_DATA EXCERPTS_

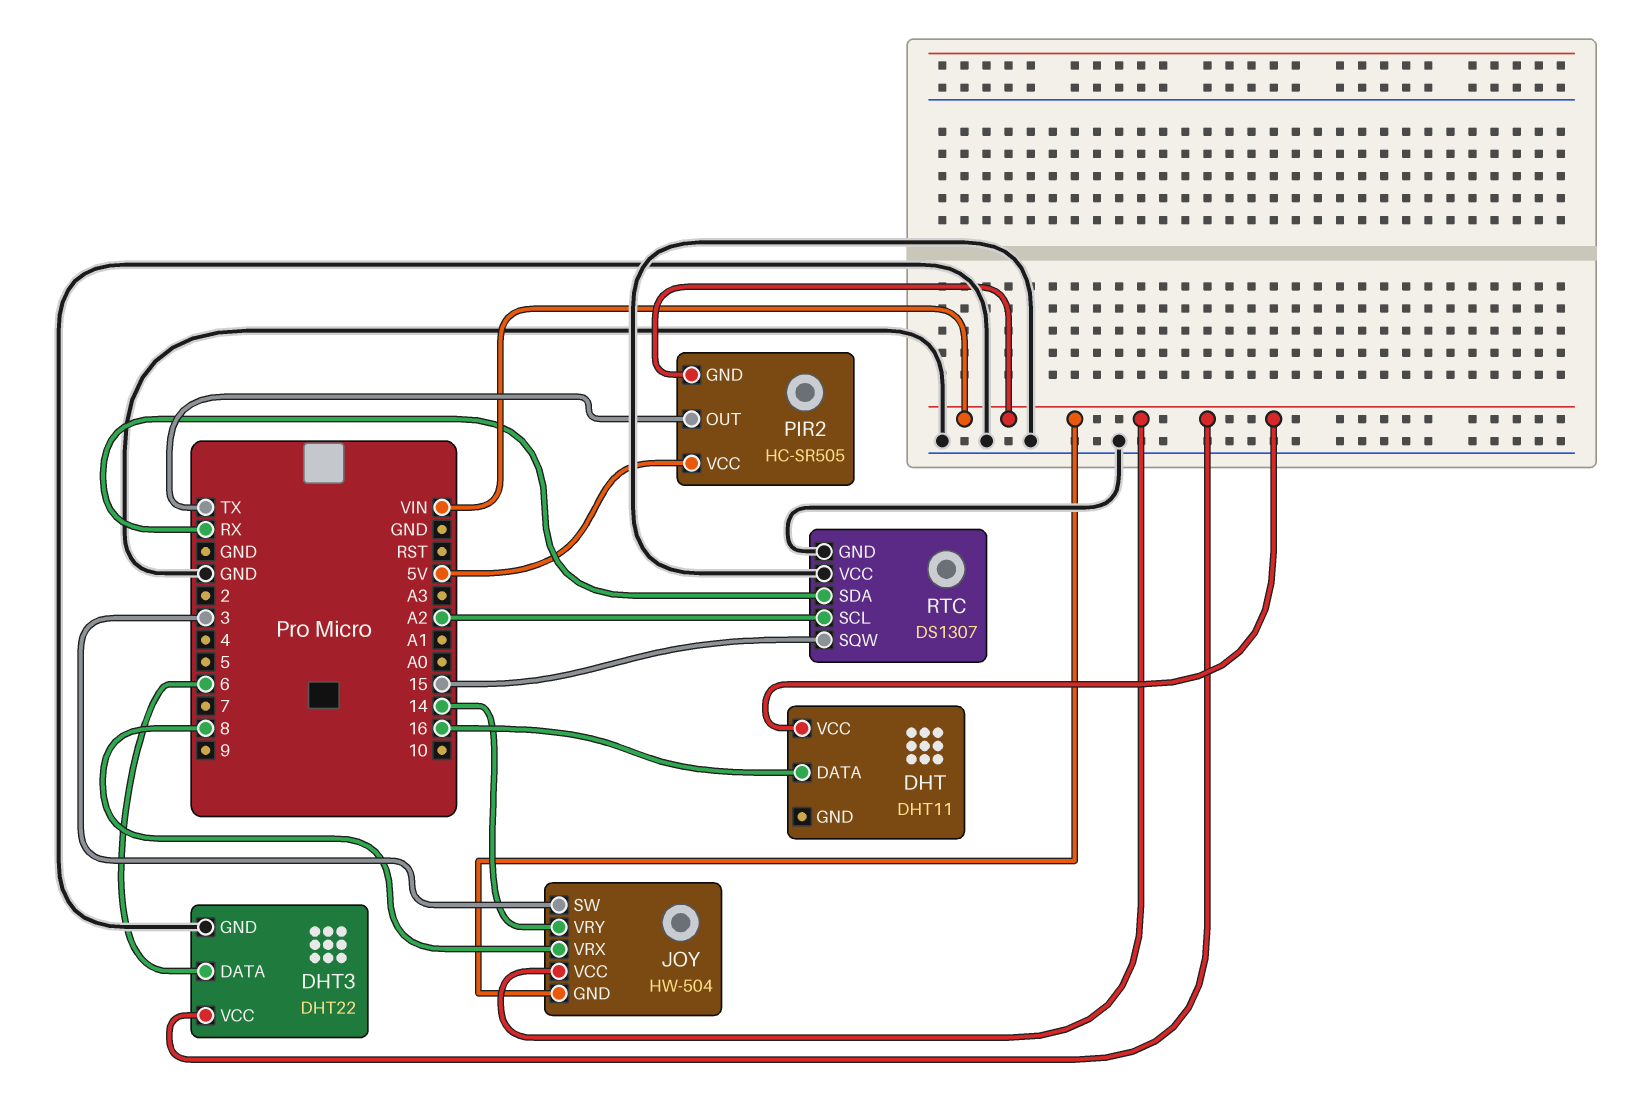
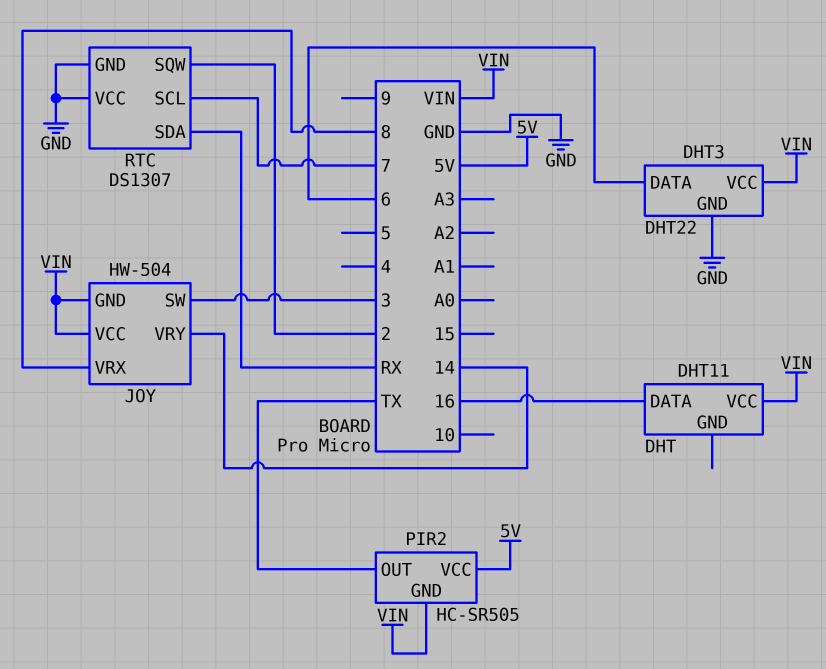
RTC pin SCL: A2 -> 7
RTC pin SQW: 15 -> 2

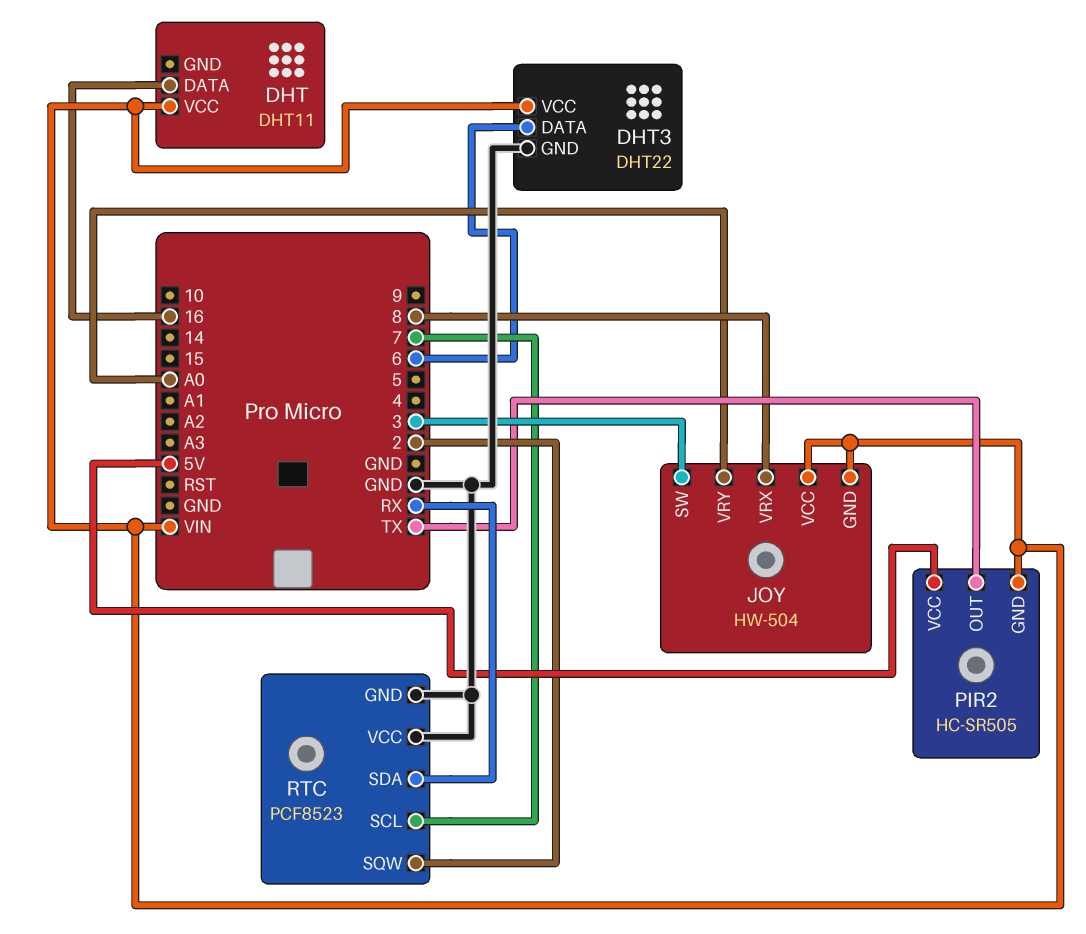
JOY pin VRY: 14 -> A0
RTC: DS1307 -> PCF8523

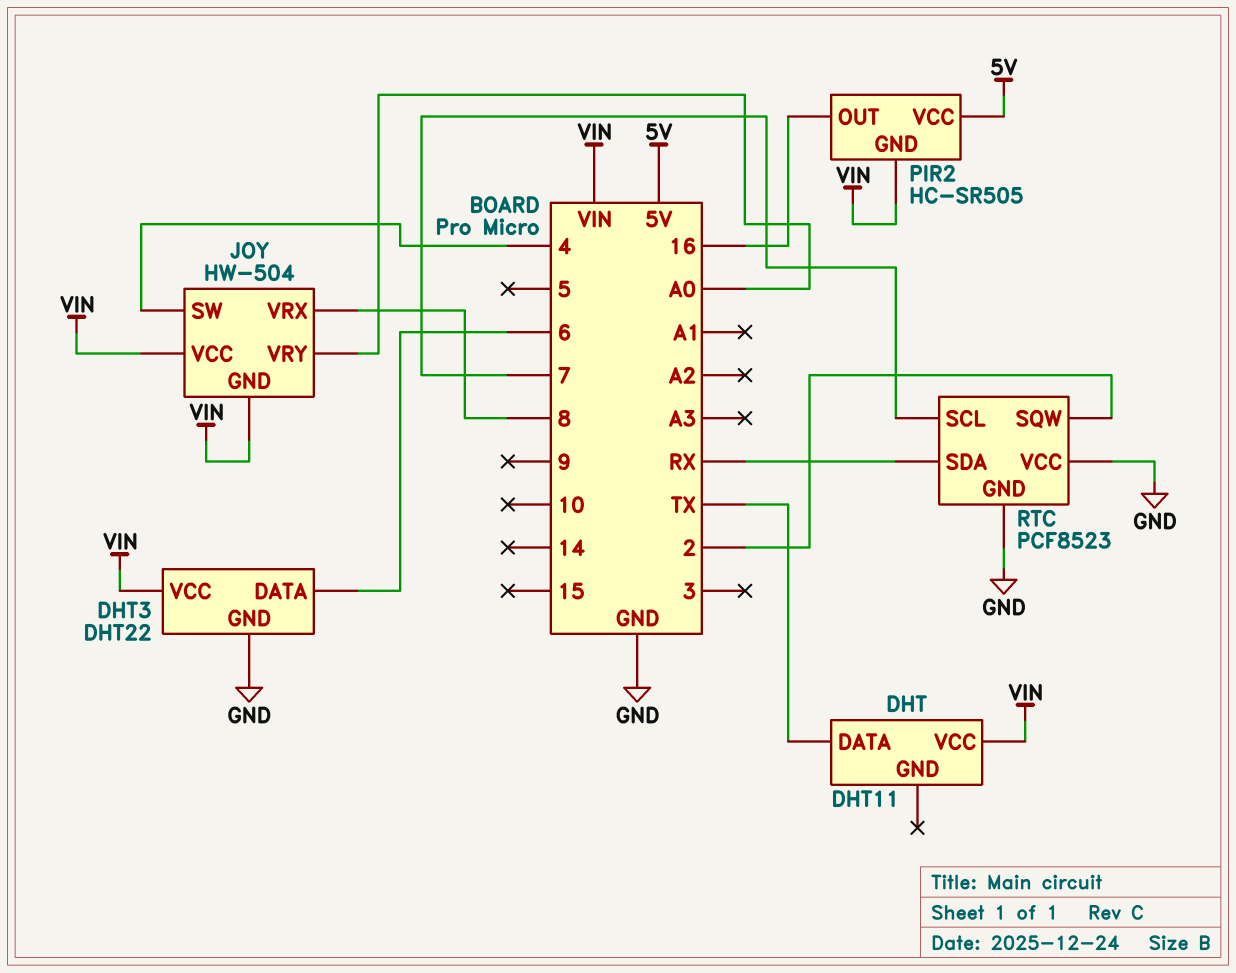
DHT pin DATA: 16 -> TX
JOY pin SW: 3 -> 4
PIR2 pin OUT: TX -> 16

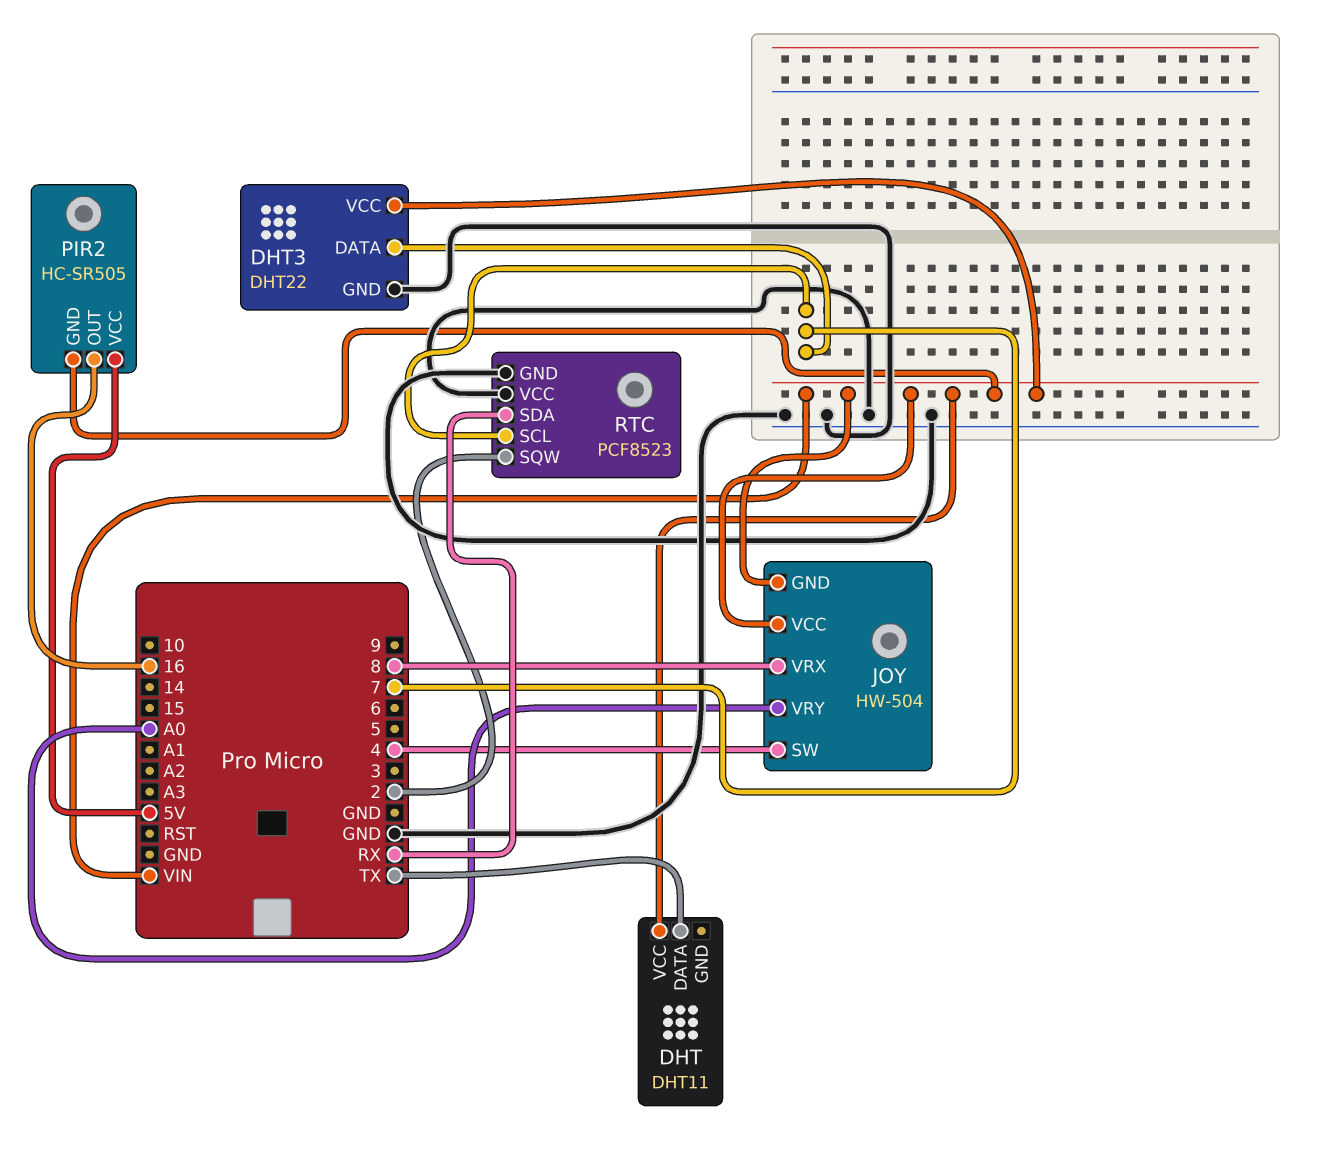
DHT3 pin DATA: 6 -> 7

_ACTIVITY_
Set down exactly the lines between the one with "DHT pin DATA: 16 -> TX" and the last line of the material above, both included, but none of the pictures.

_RESULT FOR THIS TASK_
DHT pin DATA: 16 -> TX
JOY pin SW: 3 -> 4
PIR2 pin OUT: TX -> 16

DHT3 pin DATA: 6 -> 7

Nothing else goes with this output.